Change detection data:
---

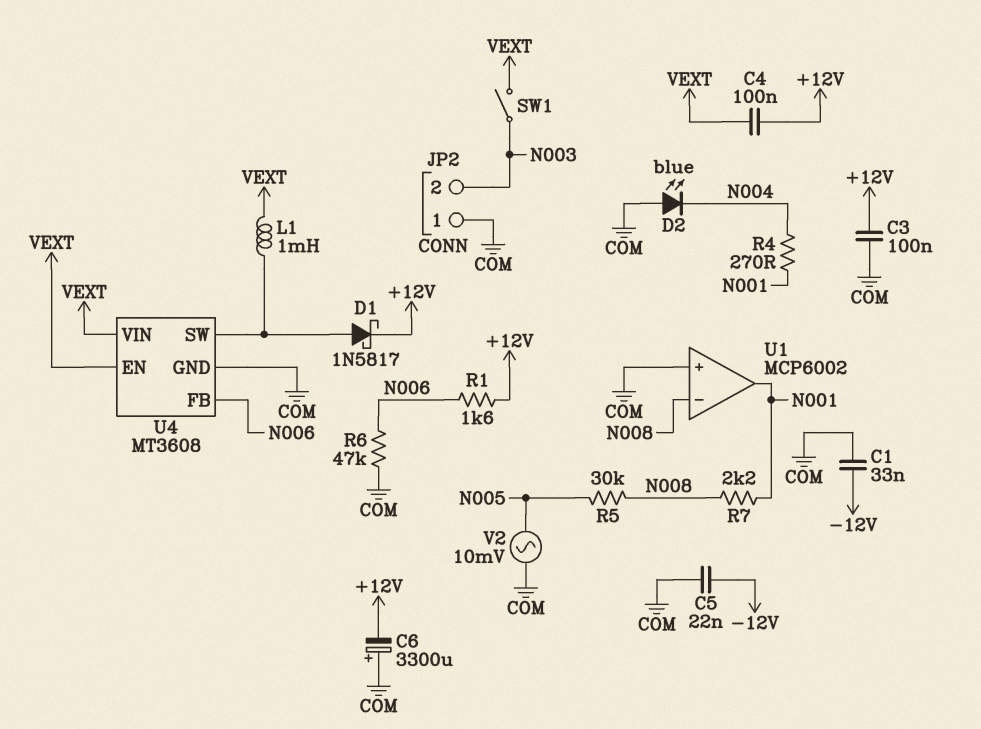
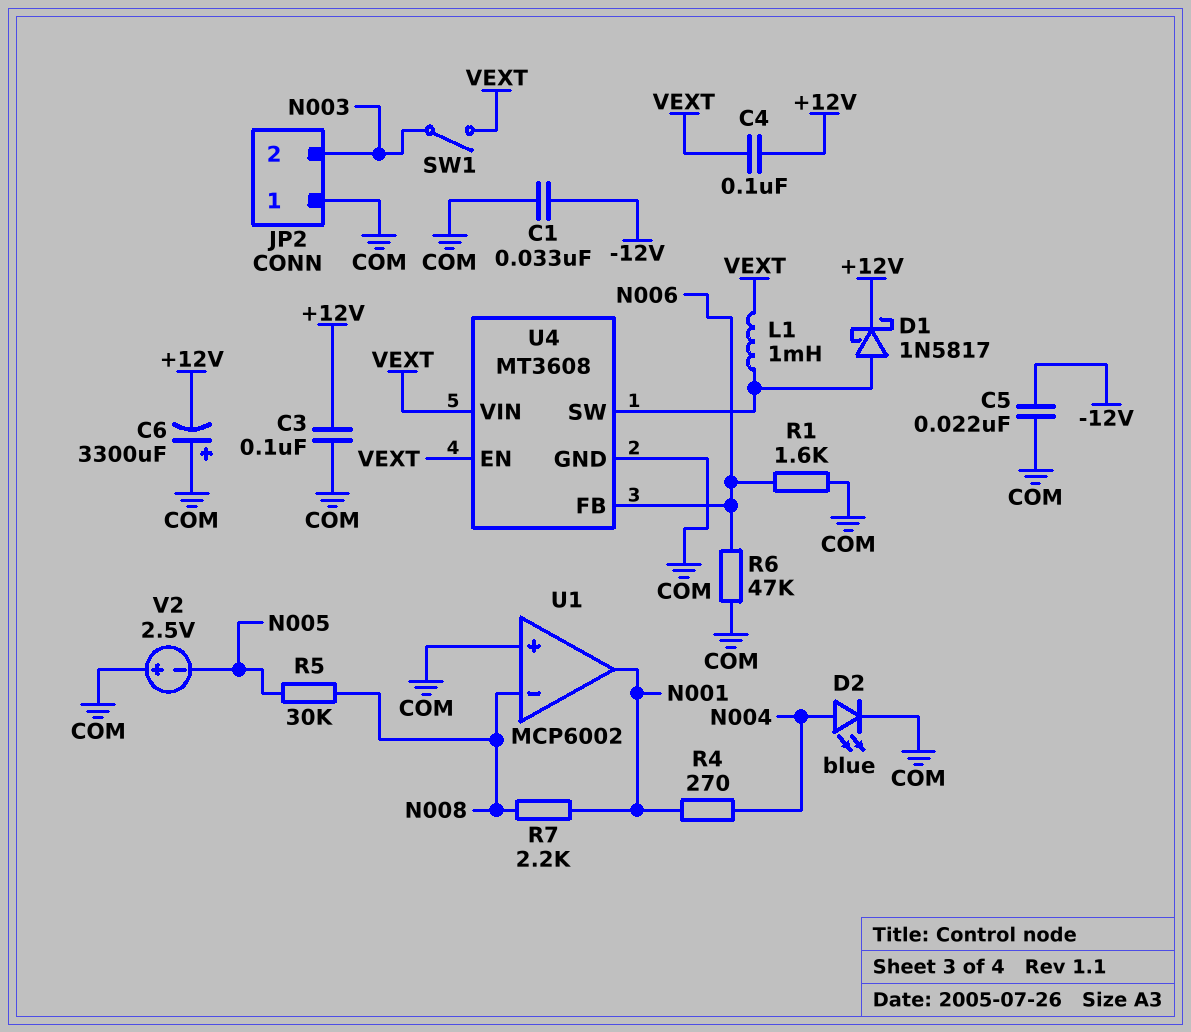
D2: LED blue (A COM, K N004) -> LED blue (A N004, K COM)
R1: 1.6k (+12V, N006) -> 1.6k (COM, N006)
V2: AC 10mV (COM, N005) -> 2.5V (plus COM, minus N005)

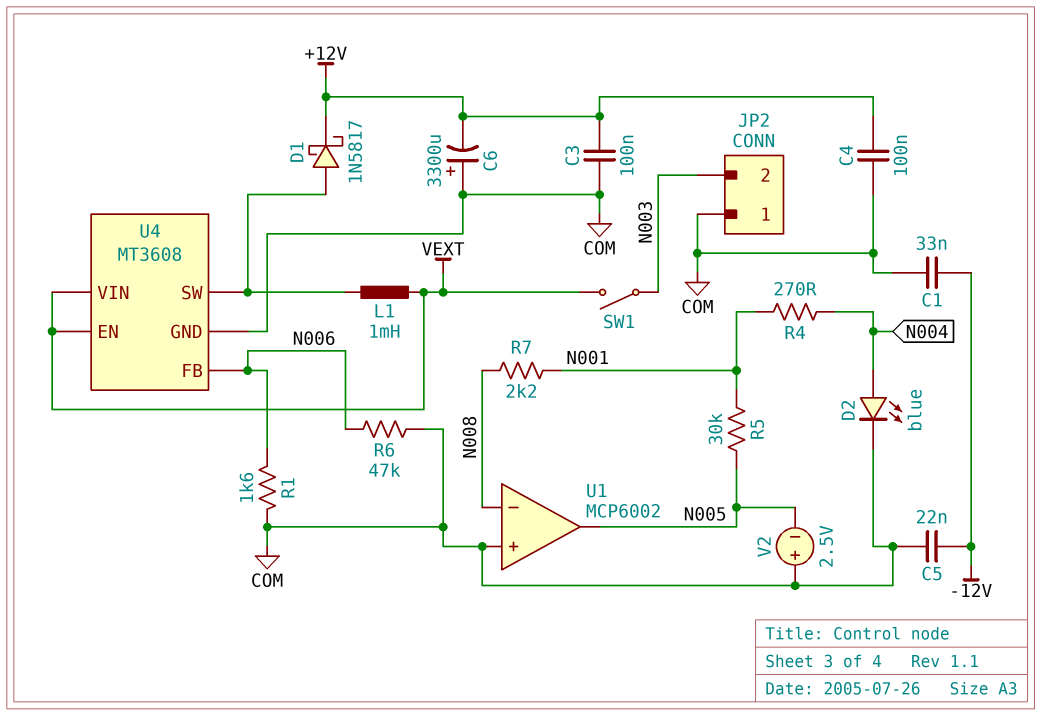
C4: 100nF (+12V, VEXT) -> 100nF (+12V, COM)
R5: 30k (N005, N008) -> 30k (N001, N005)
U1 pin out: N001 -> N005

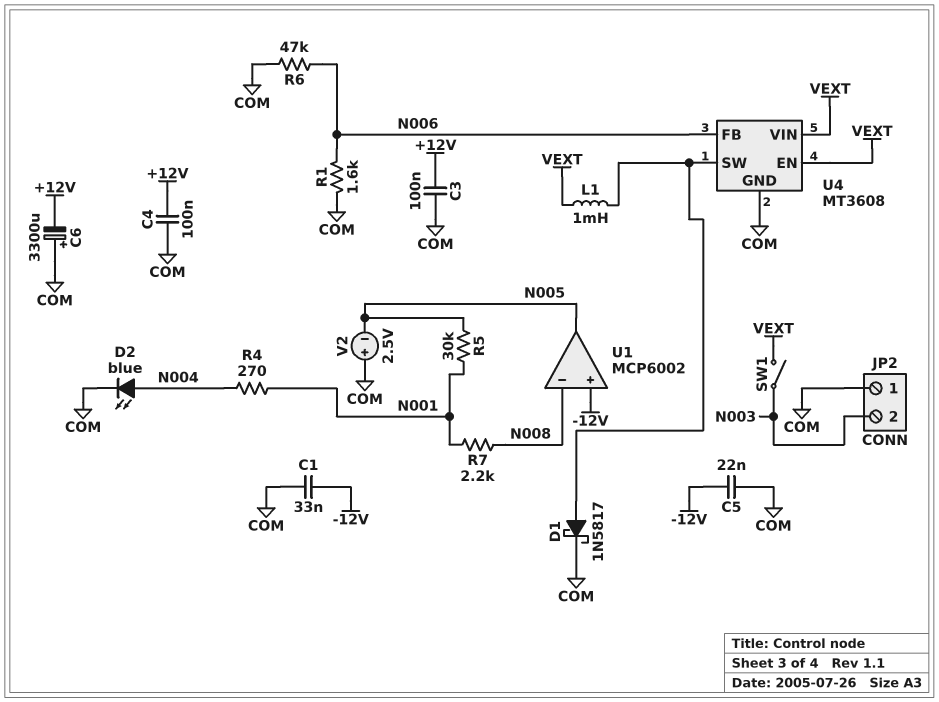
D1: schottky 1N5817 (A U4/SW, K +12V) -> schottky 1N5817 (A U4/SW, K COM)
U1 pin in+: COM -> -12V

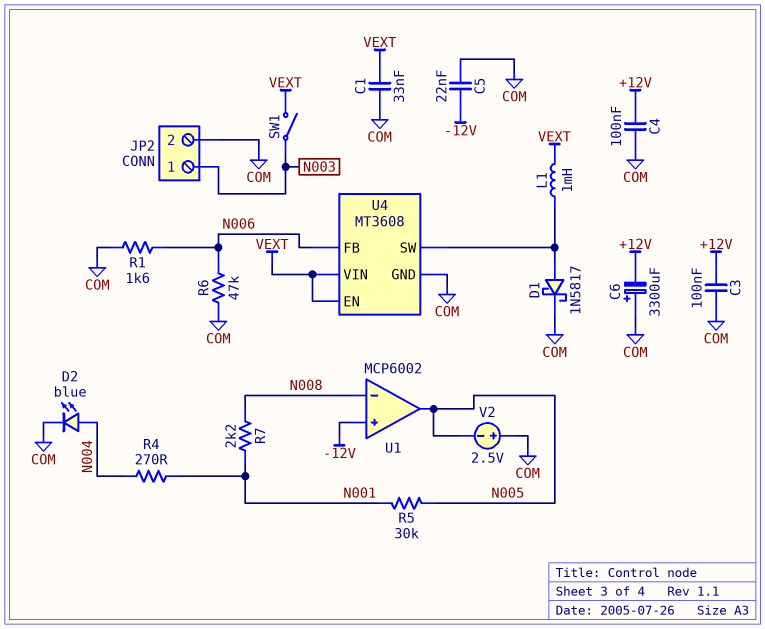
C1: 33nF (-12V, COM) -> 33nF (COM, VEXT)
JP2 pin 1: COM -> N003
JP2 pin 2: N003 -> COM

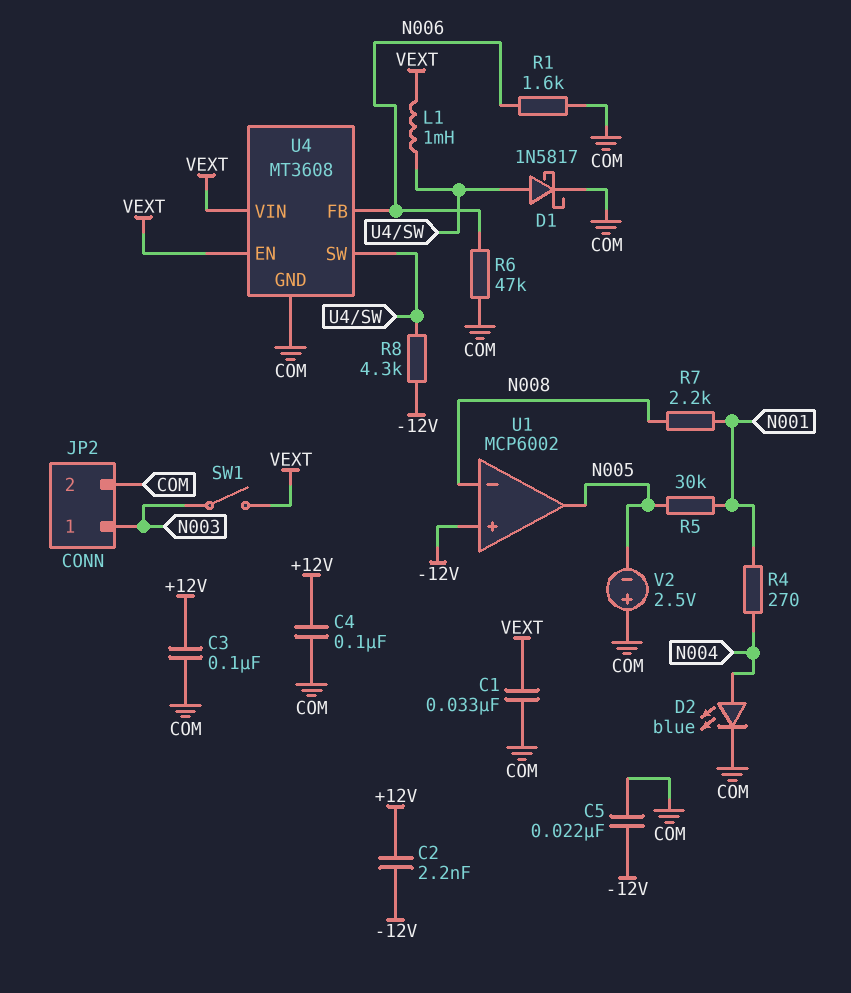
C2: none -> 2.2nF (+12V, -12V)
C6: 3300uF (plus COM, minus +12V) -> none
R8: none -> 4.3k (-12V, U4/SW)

---

> PROBLEM DESCRIPTION
Each line of the data should be printed again exactly. Please leave pictures out.

> REPLY
D2: LED blue (A COM, K N004) -> LED blue (A N004, K COM)
R1: 1.6k (+12V, N006) -> 1.6k (COM, N006)
V2: AC 10mV (COM, N005) -> 2.5V (plus COM, minus N005)

C4: 100nF (+12V, VEXT) -> 100nF (+12V, COM)
R5: 30k (N005, N008) -> 30k (N001, N005)
U1 pin out: N001 -> N005

D1: schottky 1N5817 (A U4/SW, K +12V) -> schottky 1N5817 (A U4/SW, K COM)
U1 pin in+: COM -> -12V

C1: 33nF (-12V, COM) -> 33nF (COM, VEXT)
JP2 pin 1: COM -> N003
JP2 pin 2: N003 -> COM

C2: none -> 2.2nF (+12V, -12V)
C6: 3300uF (plus COM, minus +12V) -> none
R8: none -> 4.3k (-12V, U4/SW)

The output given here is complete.